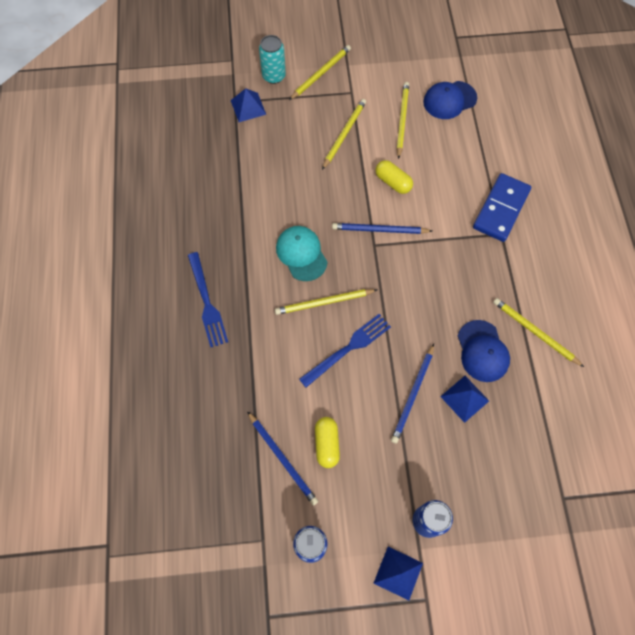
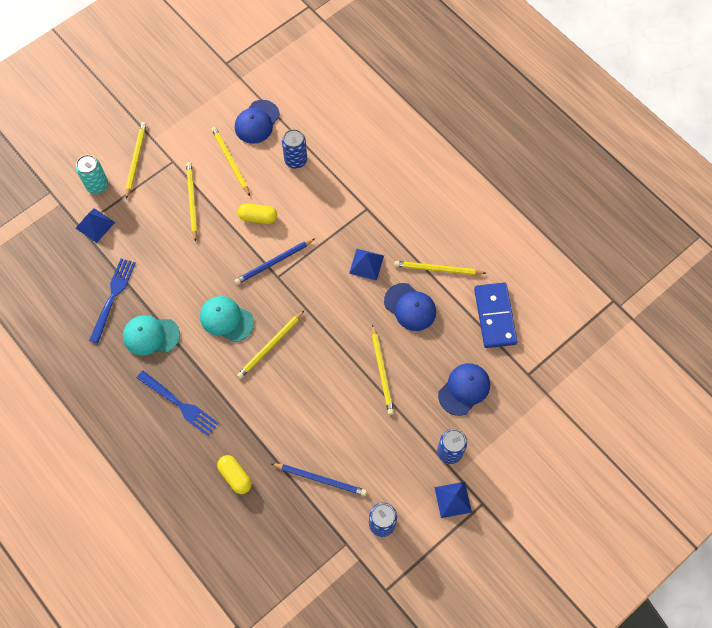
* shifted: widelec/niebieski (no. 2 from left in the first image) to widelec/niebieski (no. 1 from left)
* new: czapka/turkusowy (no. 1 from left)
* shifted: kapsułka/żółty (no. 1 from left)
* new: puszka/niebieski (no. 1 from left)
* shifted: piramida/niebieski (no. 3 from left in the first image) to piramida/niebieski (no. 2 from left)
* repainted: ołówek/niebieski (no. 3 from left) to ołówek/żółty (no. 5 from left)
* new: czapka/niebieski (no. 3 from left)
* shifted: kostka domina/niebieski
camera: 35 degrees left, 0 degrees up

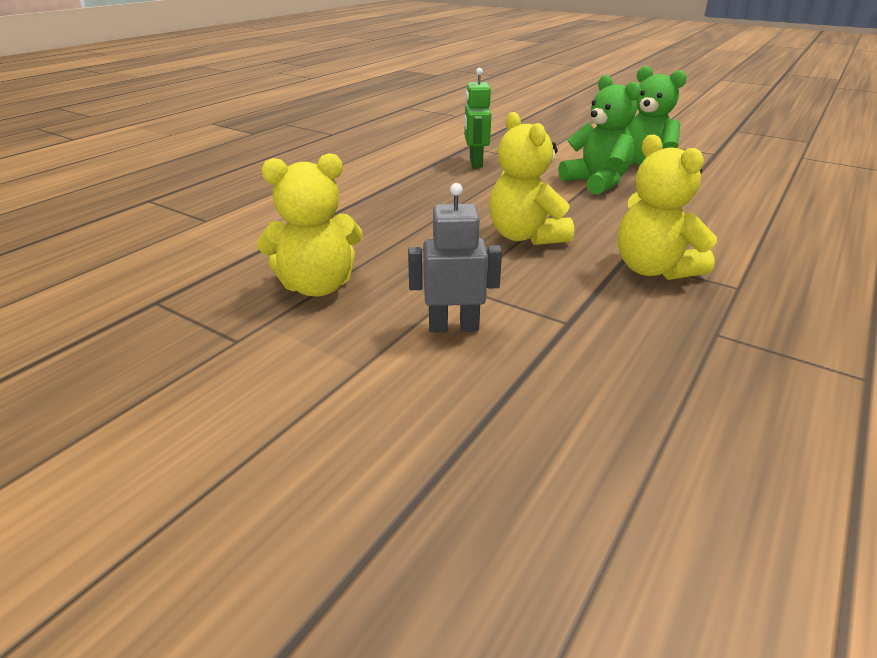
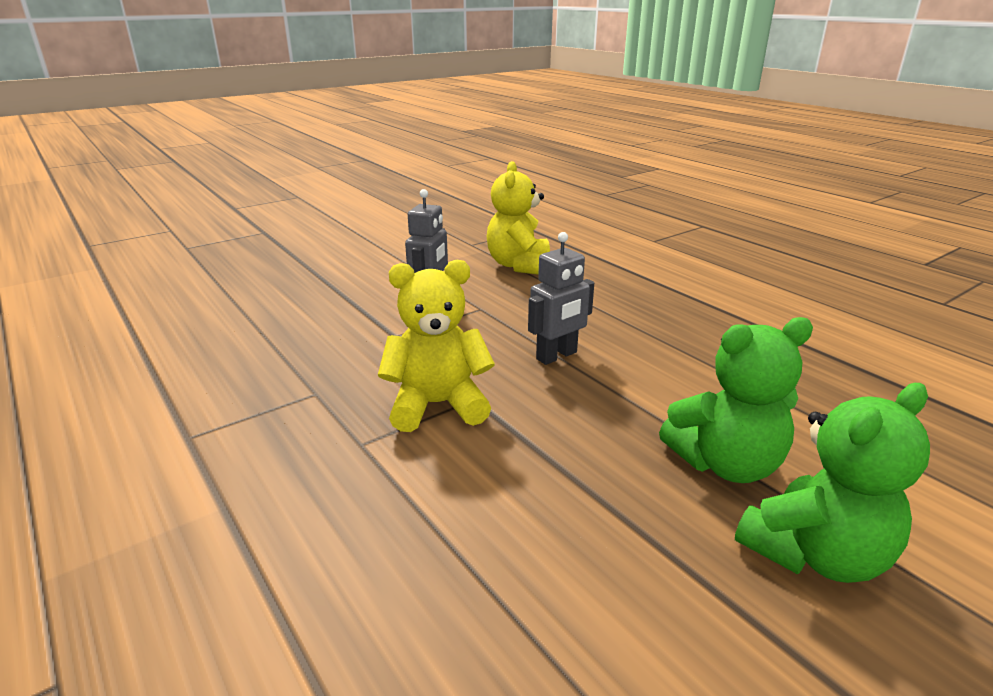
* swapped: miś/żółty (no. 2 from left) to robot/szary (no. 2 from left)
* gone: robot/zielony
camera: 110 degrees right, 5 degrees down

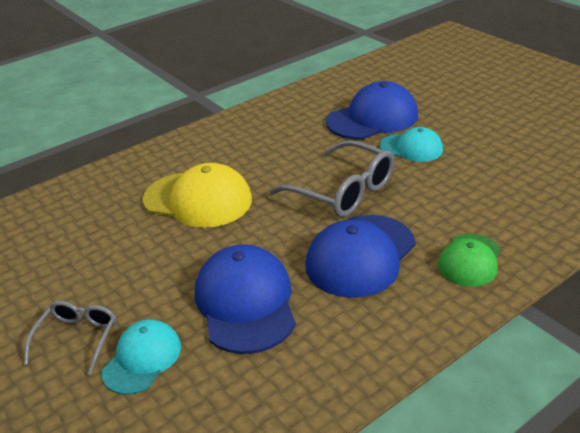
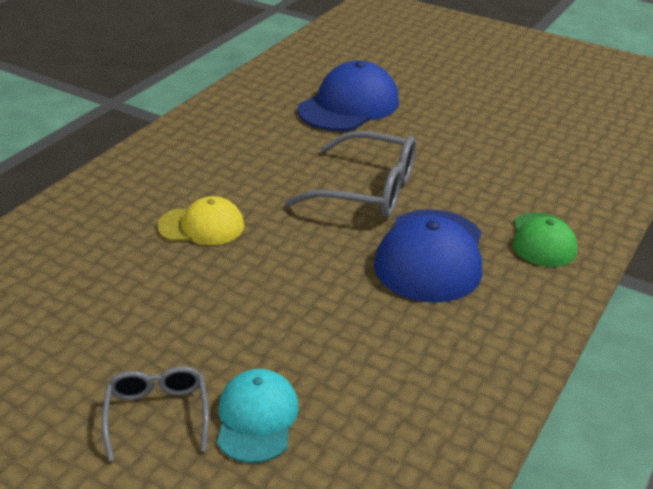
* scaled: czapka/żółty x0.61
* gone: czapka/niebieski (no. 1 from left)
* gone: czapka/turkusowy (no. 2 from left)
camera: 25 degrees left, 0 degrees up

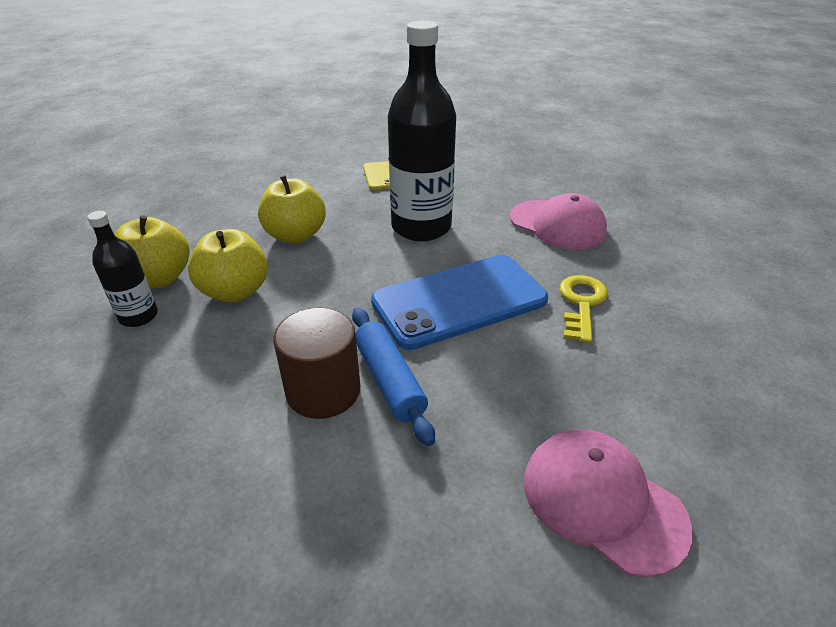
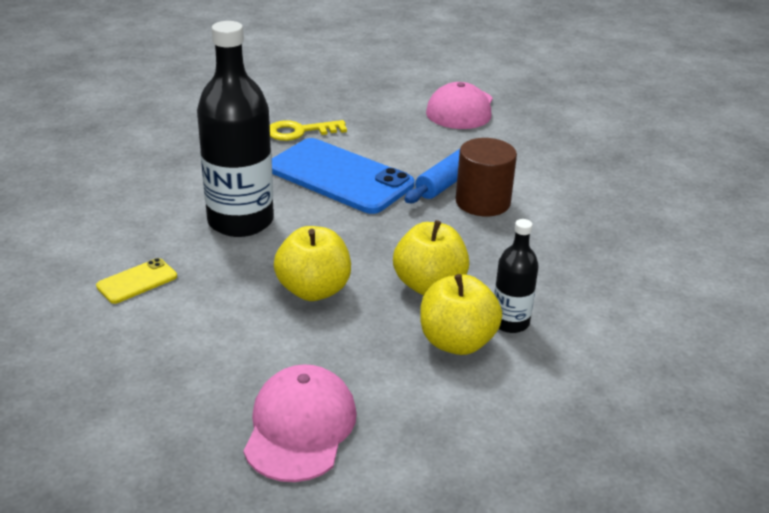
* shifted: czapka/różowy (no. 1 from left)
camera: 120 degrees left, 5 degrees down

----------------------------------------

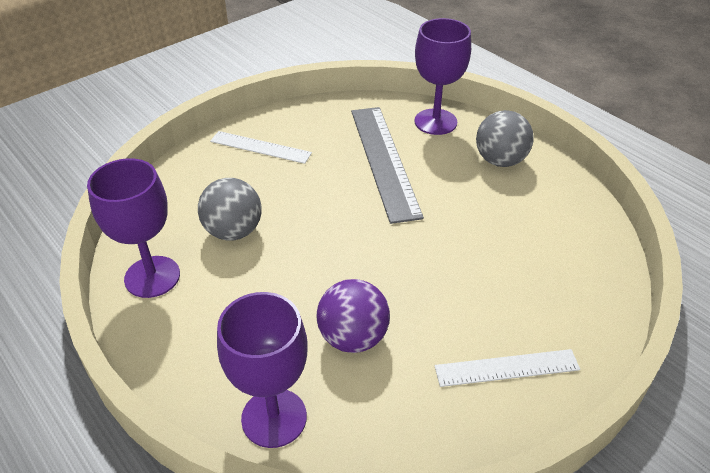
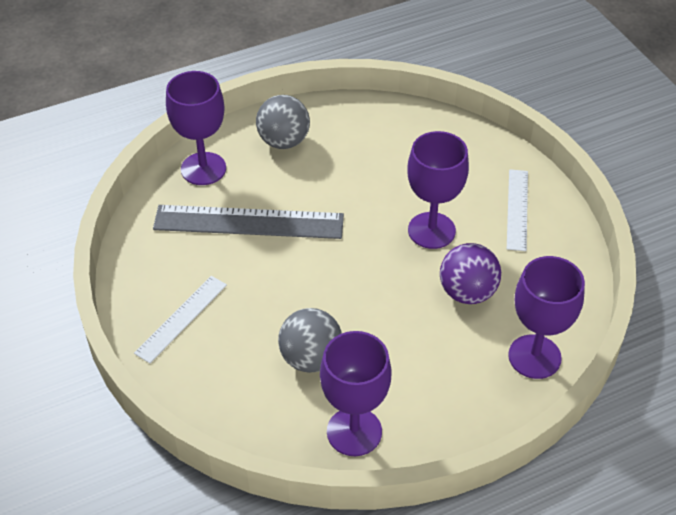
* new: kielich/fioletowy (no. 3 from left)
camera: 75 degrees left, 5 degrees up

----------------------------------------

** YOUR GOAL **
Set down only the lines above that fall between the line holding "czapka/turkusowy (no. 1 from left)" and the line holding "czapka/niebieski (no. 3 from left)", inclusive, keeping each exact.

** OUTPUT FOR THIS EXERCISE **
* new: czapka/turkusowy (no. 1 from left)
* shifted: kapsułka/żółty (no. 1 from left)
* new: puszka/niebieski (no. 1 from left)
* shifted: piramida/niebieski (no. 3 from left in the first image) to piramida/niebieski (no. 2 from left)
* repainted: ołówek/niebieski (no. 3 from left) to ołówek/żółty (no. 5 from left)
* new: czapka/niebieski (no. 3 from left)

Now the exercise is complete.